DATA SHOWN –
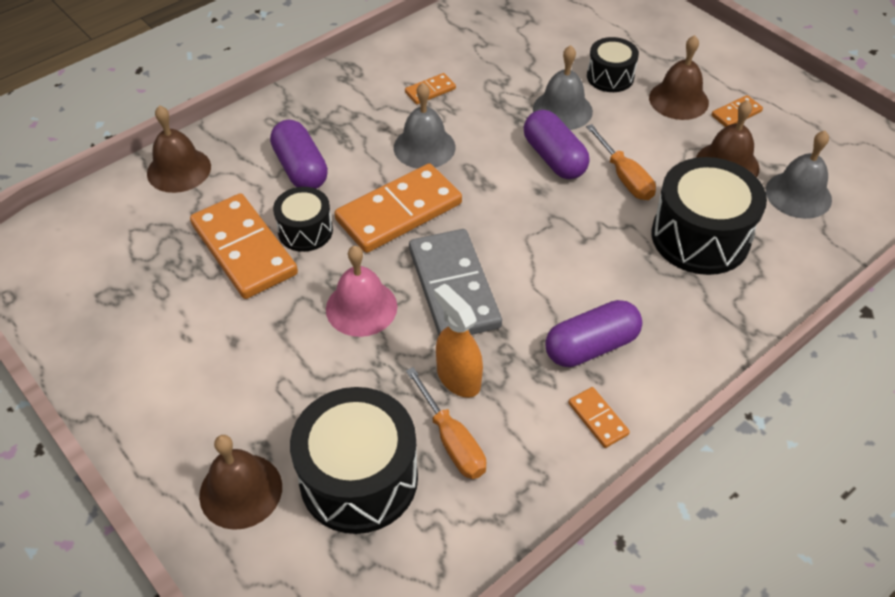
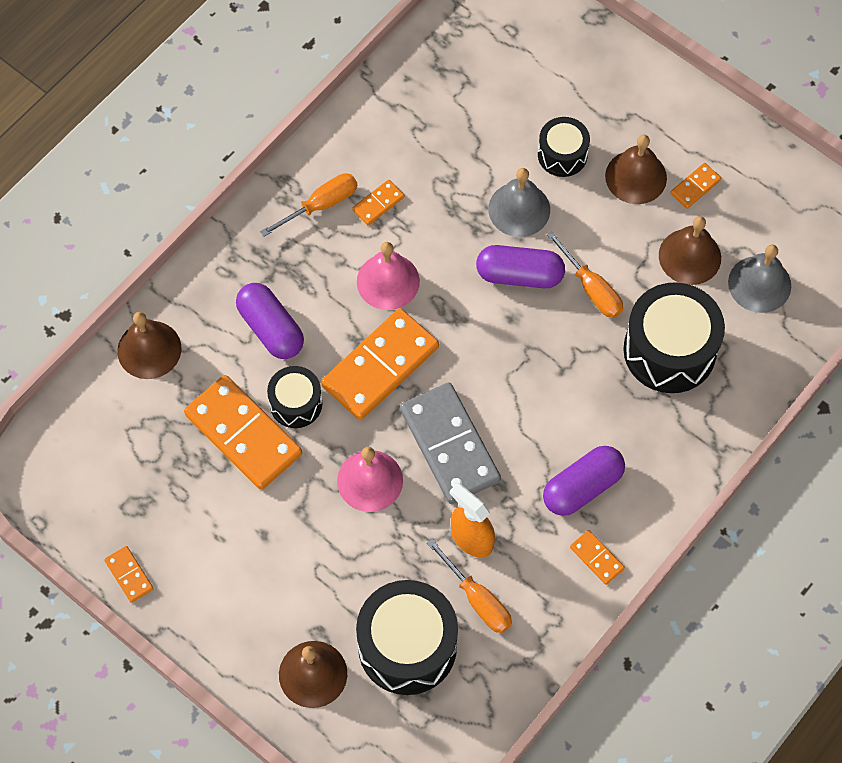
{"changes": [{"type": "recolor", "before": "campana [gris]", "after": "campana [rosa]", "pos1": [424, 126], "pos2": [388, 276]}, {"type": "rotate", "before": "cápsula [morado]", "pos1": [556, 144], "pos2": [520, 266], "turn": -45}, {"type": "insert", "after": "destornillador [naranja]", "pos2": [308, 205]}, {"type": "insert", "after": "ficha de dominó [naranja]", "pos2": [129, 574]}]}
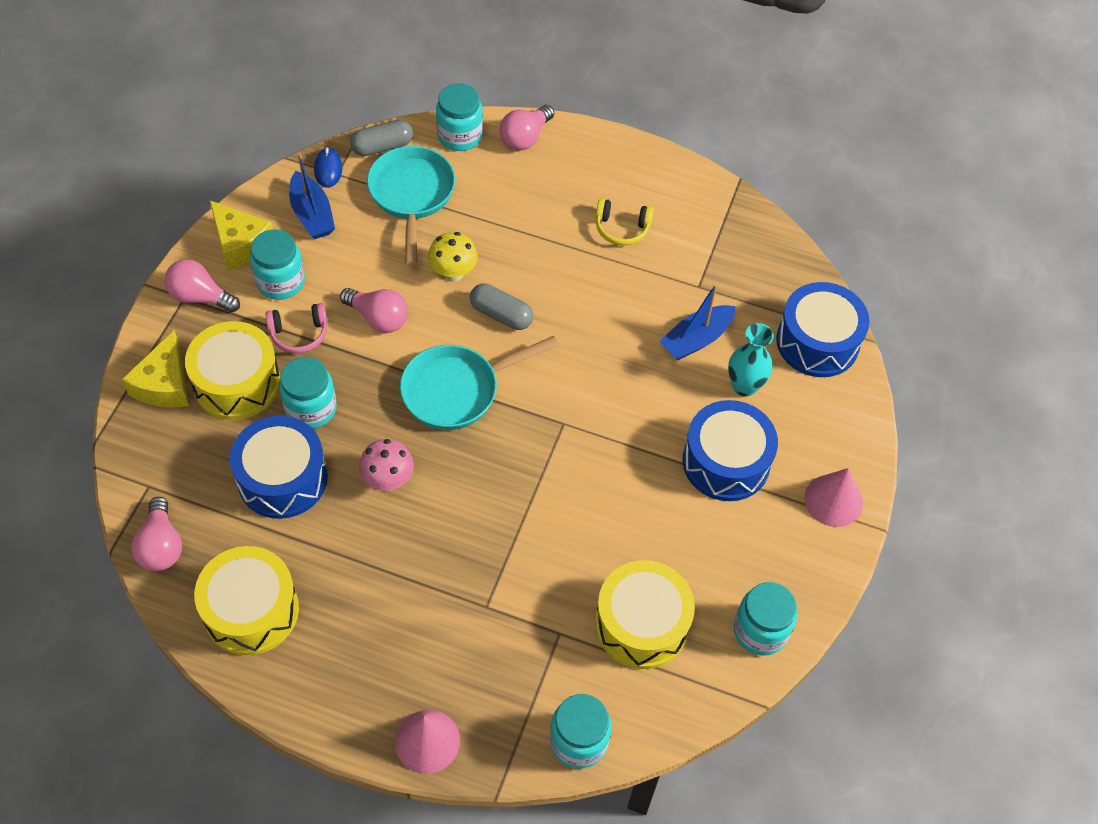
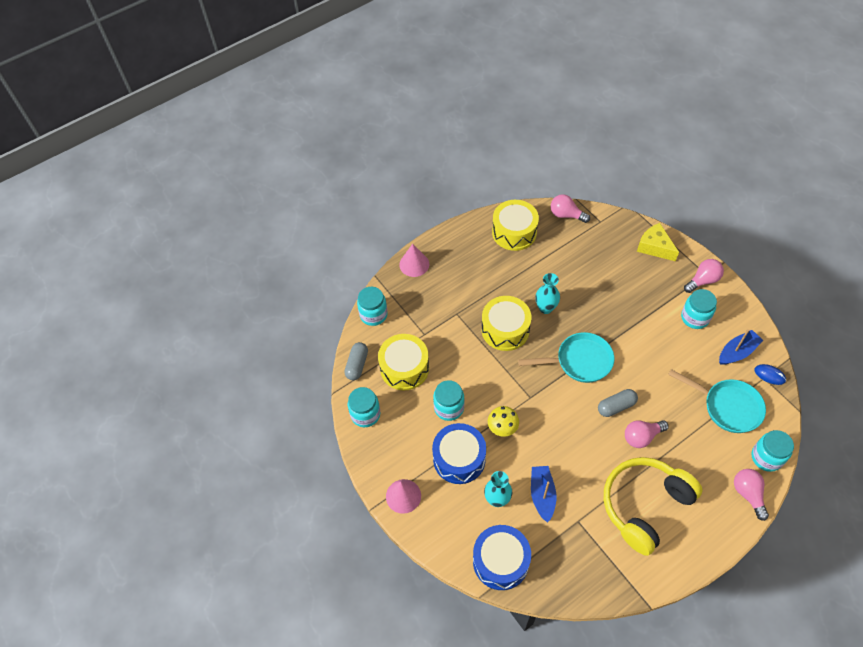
{"changes": [{"type": "move", "before": "cápsula [gris]", "pos1": [381, 138], "pos2": [356, 361]}, {"type": "rotate", "before": "barco [azul]", "pos1": [312, 196], "pos2": [741, 347], "turn": 135}, {"type": "resize", "before": "auriculares [amarillo]", "pos1": [625, 222], "pos2": [653, 506], "scale": 2.31}, {"type": "delete", "before": "queso [amarillo]", "pos1": [241, 235]}, {"type": "move", "before": "seta [amarillo]", "pos1": [453, 257], "pos2": [503, 421]}, {"type": "move", "before": "bombilla [rosa]", "pos1": [374, 310], "pos2": [647, 434]}, {"type": "delete", "before": "auriculares [rosa]", "pos1": [296, 328]}, {"type": "move", "before": "tambor [amarillo]", "pos1": [232, 370], "pos2": [506, 323]}, {"type": "rotate", "before": "sartén [turquesa]", "pos1": [479, 383], "pos2": [566, 357], "turn": 75}, {"type": "move", "before": "tarro [turquesa]", "pos1": [308, 393], "pos2": [449, 400]}, {"type": "delete", "before": "tambor [azul]", "pos1": [279, 467]}, {"type": "replace", "before": "seta [rosa]", "after": "florero [turquesa]", "pos1": [386, 465], "pos2": [547, 293]}]}
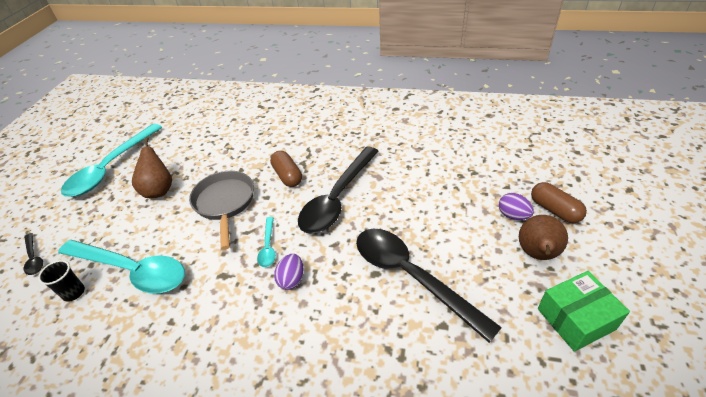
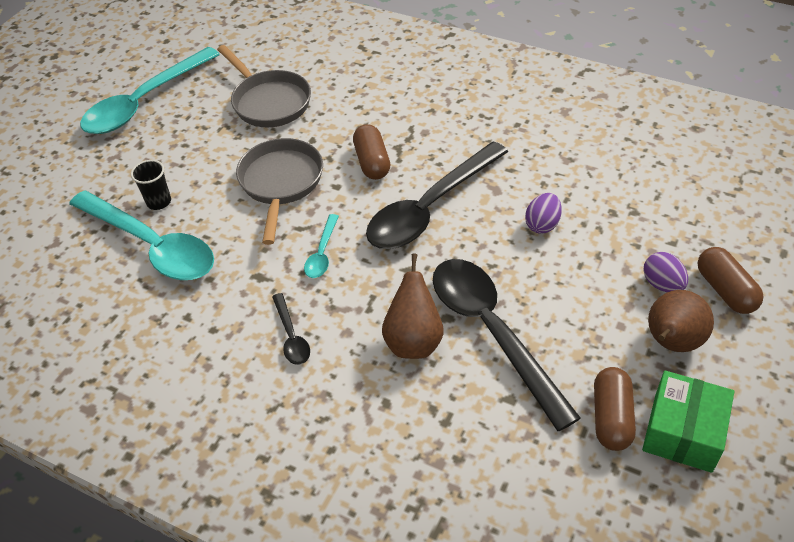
{"changes": [{"type": "move", "before": "pera [marrón]", "pos1": [152, 167], "pos2": [413, 306]}, {"type": "move", "before": "cuchara [negro]", "pos1": [33, 254], "pos2": [291, 329]}, {"type": "move", "before": "huevo [morado]", "pos1": [289, 272], "pos2": [543, 213]}, {"type": "move", "before": "vaso [negro]", "pos1": [61, 281], "pos2": [151, 185]}, {"type": "rotate", "before": "caja [verde]", "pos1": [584, 311], "pos2": [688, 422], "turn": -60}, {"type": "insert", "after": "sartén [gris]", "pos2": [264, 86]}, {"type": "insert", "after": "cápsula [marrón]", "pos2": [615, 409]}]}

BRIEF – When a line in the material above includes "insert", report that line by copying it.

RESULT FOR THIS EXERCISE –
{"changes": [{"type": "recolor", "before": "campana [gris]", "after": "campana [rosa]", "pos1": [424, 126], "pos2": [388, 276]}, {"type": "rotate", "before": "cápsula [morado]", "pos1": [556, 144], "pos2": [520, 266], "turn": -45}, {"type": "insert", "after": "destornillador [naranja]", "pos2": [308, 205]}, {"type": "insert", "after": "ficha de dominó [naranja]", "pos2": [129, 574]}]}
{"changes": [{"type": "move", "before": "pera [marrón]", "pos1": [152, 167], "pos2": [413, 306]}, {"type": "move", "before": "cuchara [negro]", "pos1": [33, 254], "pos2": [291, 329]}, {"type": "move", "before": "huevo [morado]", "pos1": [289, 272], "pos2": [543, 213]}, {"type": "move", "before": "vaso [negro]", "pos1": [61, 281], "pos2": [151, 185]}, {"type": "rotate", "before": "caja [verde]", "pos1": [584, 311], "pos2": [688, 422], "turn": -60}, {"type": "insert", "after": "sartén [gris]", "pos2": [264, 86]}, {"type": "insert", "after": "cápsula [marrón]", "pos2": [615, 409]}]}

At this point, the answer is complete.